REQUIRED ACTION =>
Omit the images, then print each record below exactly as it reads.

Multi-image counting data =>

——————————

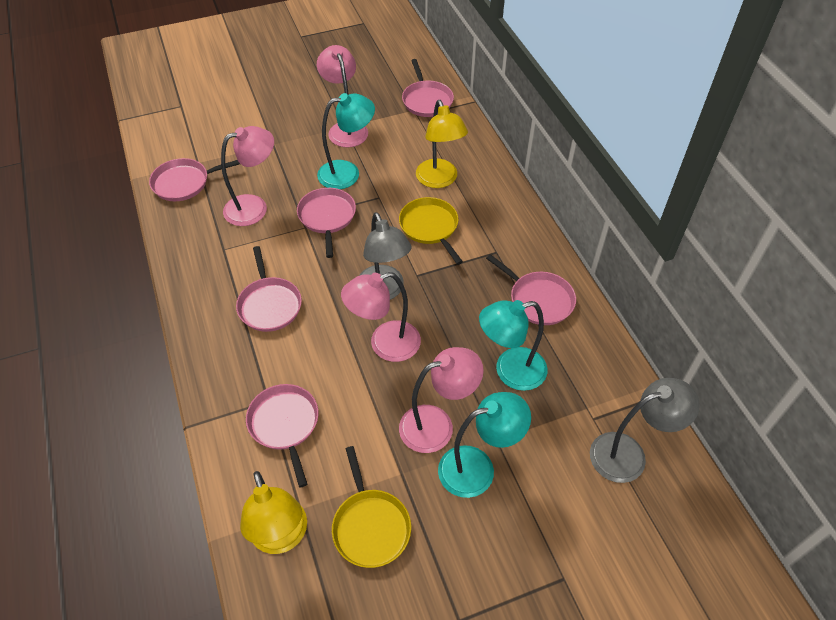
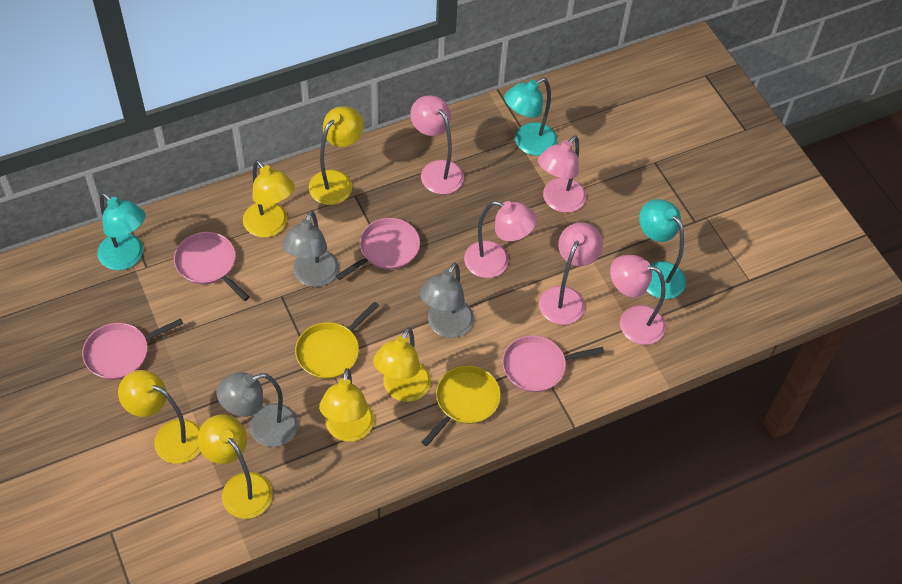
grey lamp: 2 -> 3
pink lamp: 4 -> 5
pink pan: 6 -> 4
yellow lamp: 2 -> 6

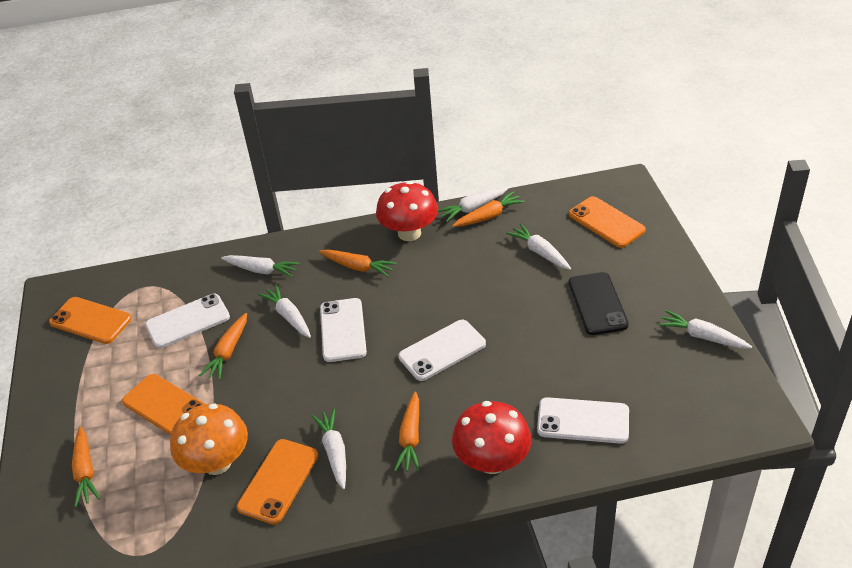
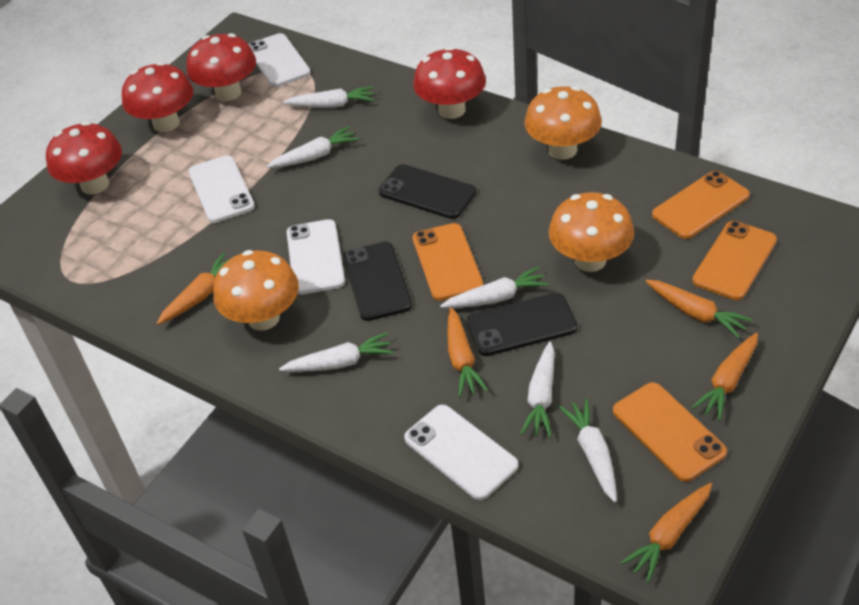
black phone: 1 -> 3
orange mushroom: 1 -> 3
red mushroom: 2 -> 4

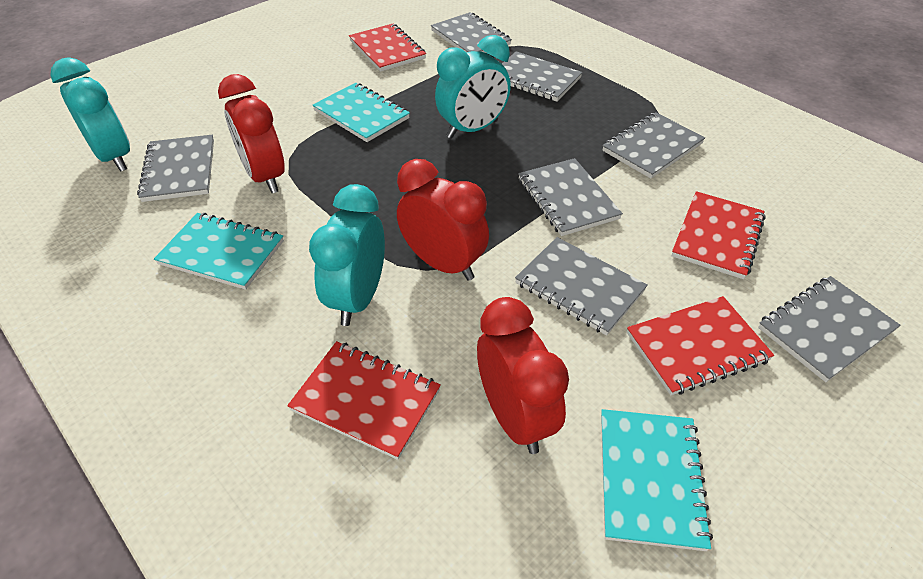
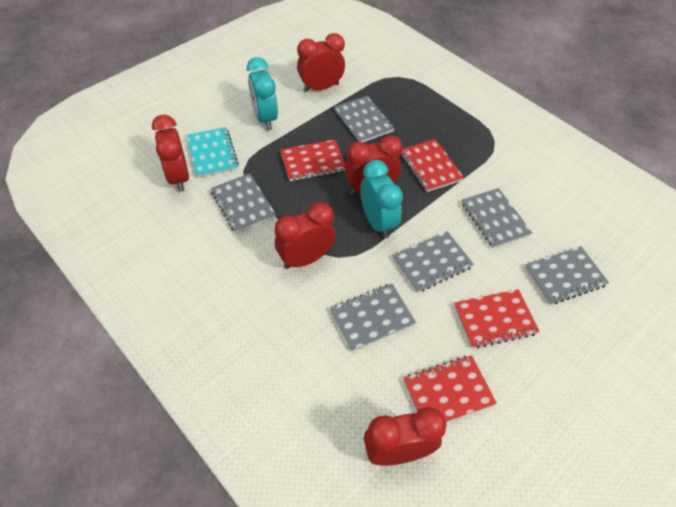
grey notebook: 7 -> 6
red clock: 3 -> 5
turquoise clock: 3 -> 2
turquoise notebook: 3 -> 1

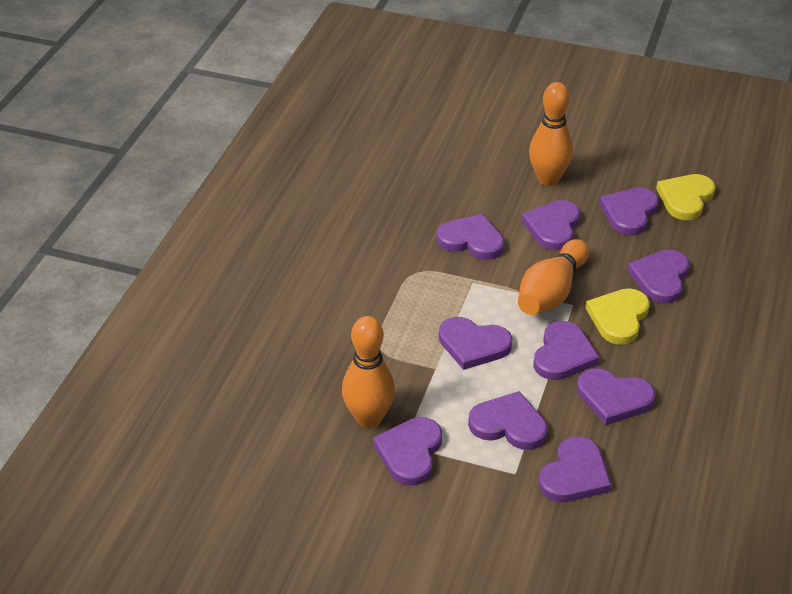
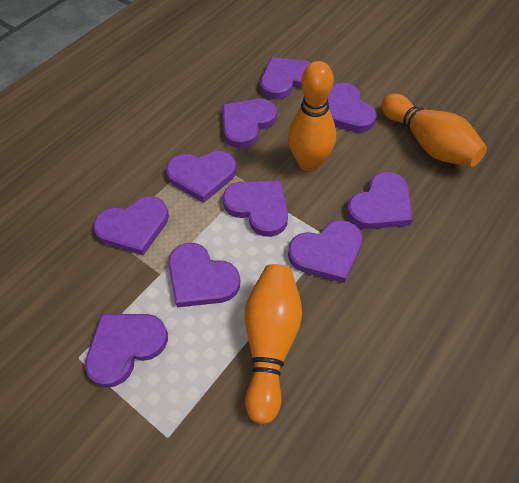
yellow heart: 2 -> 0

——————————

ANSWER SPACE =>
grey lamp: 2 -> 3
pink lamp: 4 -> 5
pink pan: 6 -> 4
yellow lamp: 2 -> 6

black phone: 1 -> 3
orange mushroom: 1 -> 3
red mushroom: 2 -> 4

grey notebook: 7 -> 6
red clock: 3 -> 5
turquoise clock: 3 -> 2
turquoise notebook: 3 -> 1

yellow heart: 2 -> 0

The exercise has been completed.